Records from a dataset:
-------

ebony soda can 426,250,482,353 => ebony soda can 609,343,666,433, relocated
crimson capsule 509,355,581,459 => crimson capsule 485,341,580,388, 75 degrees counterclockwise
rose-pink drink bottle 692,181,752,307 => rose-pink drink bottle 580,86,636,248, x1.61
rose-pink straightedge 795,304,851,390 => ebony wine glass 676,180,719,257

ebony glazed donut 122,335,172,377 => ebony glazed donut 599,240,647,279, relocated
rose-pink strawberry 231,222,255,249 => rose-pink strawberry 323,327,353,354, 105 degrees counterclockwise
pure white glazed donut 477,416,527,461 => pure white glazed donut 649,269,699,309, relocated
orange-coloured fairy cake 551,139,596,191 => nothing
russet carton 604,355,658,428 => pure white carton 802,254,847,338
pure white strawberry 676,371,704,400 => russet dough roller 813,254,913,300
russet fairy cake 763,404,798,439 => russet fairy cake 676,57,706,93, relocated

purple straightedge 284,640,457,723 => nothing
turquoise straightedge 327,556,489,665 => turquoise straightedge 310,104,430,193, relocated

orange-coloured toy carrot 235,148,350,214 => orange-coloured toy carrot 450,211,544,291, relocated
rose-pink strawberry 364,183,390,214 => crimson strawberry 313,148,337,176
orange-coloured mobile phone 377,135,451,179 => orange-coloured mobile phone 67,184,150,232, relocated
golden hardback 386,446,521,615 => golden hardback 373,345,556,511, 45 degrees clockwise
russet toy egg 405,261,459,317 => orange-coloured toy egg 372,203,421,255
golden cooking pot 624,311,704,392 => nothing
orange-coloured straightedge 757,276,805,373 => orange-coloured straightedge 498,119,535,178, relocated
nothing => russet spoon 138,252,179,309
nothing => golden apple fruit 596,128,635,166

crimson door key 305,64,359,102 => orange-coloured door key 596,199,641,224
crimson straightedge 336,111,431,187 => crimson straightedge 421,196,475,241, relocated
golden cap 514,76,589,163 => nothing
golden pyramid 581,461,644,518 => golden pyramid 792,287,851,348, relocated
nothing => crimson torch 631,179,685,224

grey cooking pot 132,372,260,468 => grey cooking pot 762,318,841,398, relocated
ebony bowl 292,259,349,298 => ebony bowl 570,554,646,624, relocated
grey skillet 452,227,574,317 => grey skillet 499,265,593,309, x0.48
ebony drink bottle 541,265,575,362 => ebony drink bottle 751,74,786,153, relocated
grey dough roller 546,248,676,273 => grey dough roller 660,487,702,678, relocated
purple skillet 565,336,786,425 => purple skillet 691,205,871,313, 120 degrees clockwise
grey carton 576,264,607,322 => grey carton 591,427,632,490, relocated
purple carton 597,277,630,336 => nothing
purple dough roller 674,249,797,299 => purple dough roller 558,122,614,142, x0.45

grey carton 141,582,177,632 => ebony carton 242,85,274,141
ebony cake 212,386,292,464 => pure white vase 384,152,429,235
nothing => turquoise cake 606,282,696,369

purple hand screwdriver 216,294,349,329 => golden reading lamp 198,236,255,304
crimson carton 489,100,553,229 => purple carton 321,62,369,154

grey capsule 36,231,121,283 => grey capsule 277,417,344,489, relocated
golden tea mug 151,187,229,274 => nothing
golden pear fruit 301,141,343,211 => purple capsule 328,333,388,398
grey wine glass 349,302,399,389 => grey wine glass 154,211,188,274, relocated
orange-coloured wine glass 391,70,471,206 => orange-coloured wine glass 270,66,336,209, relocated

-------

EXERCISE BRIEF: Both the line containing "crimson capsule 509,355,581,459" and the line containing "rose-pink drink bottle 692,181,752,307" belong in the answer. Print them and every line above that falls between them exactly, and no others.

EXERCISE RESULT:
crimson capsule 509,355,581,459 => crimson capsule 485,341,580,388, 75 degrees counterclockwise
rose-pink drink bottle 692,181,752,307 => rose-pink drink bottle 580,86,636,248, x1.61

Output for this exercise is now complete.